What you will do: In the records below, find the line containing "The second view lost"; copy exactly that line and all lines after it to the end, and nothing else.
※
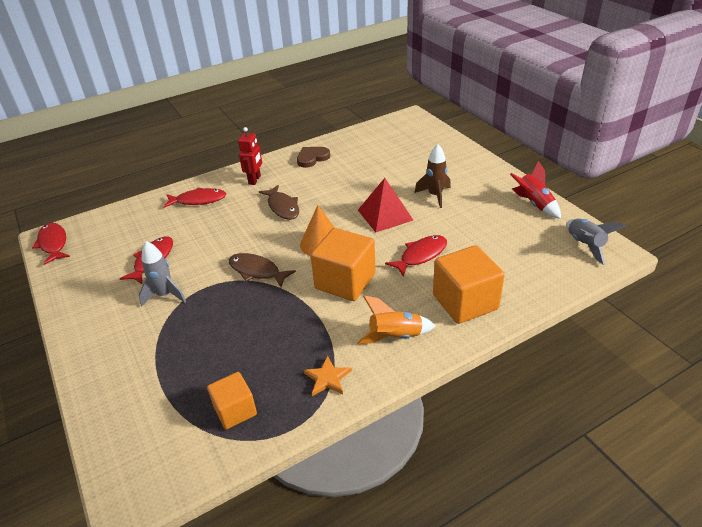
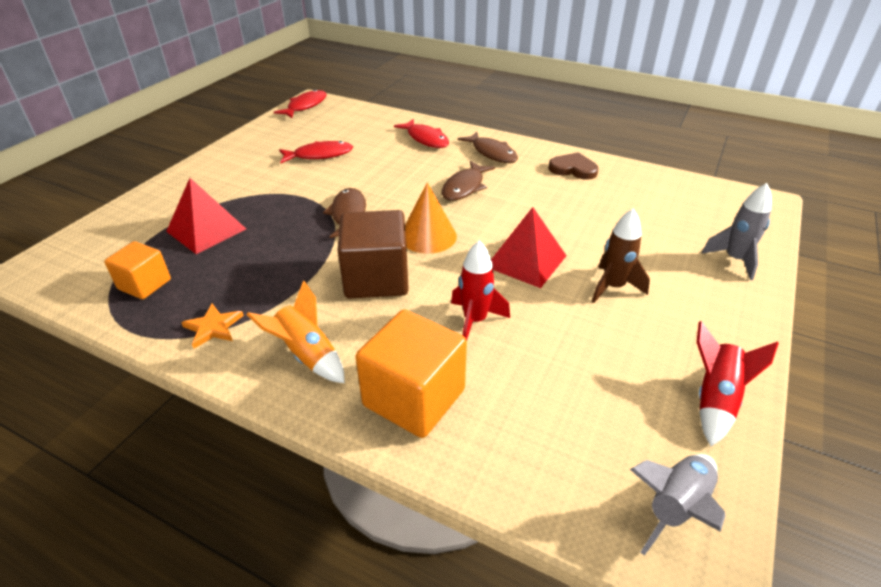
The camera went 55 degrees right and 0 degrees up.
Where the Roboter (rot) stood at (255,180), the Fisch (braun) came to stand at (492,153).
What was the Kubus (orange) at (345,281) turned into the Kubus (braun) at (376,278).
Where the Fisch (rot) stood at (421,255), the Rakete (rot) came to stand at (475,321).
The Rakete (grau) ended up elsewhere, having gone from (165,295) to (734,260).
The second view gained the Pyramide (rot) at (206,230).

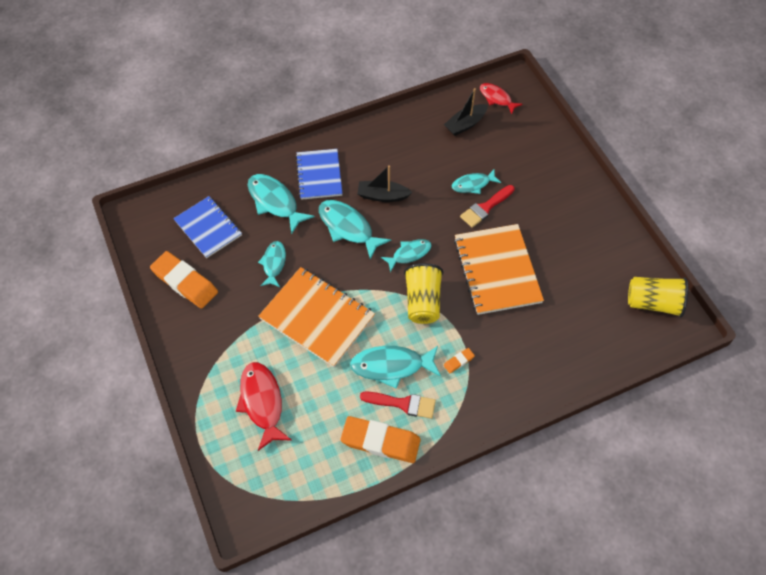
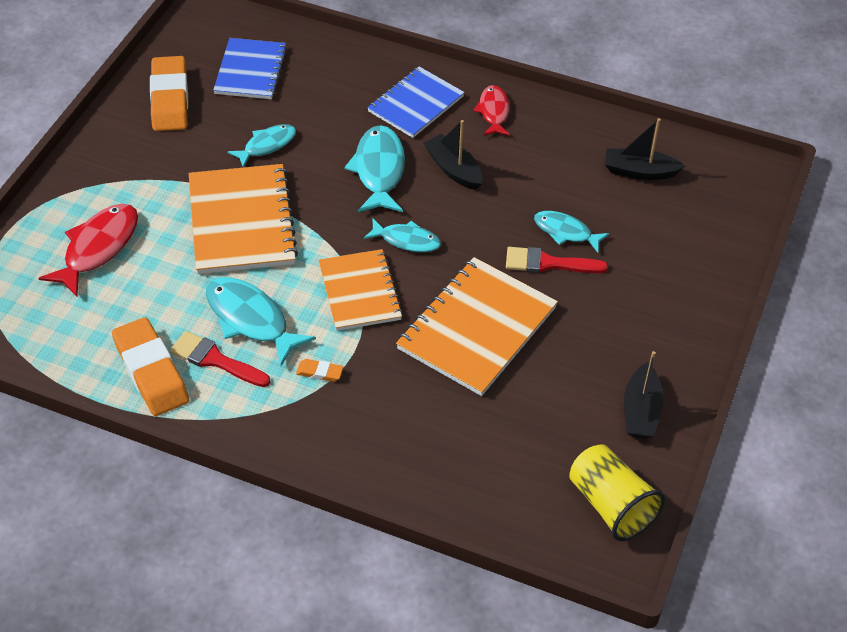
The camera went 45 degrees right and 10 degrees down.
The Fisch (rot) ended up elsewhere, having gone from (497,98) to (493,112).
The second view lost the Fisch (türkis) at (275,202).
Where the Becher (gelb) stood at (423,301), the Notizbuch (orange) came to stand at (360,292).
The Pinsel (rot) at (403,404) ended up facing another way, 150 degrees clockwise from before.
The second view gained the Boot (schwarz) at (641,411).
※
Task solution:
The second view lost the Fisch (türkis) at (275,202).
Where the Becher (gelb) stood at (423,301), the Notizbuch (orange) came to stand at (360,292).
The Pinsel (rot) at (403,404) ended up facing another way, 150 degrees clockwise from before.
The second view gained the Boot (schwarz) at (641,411).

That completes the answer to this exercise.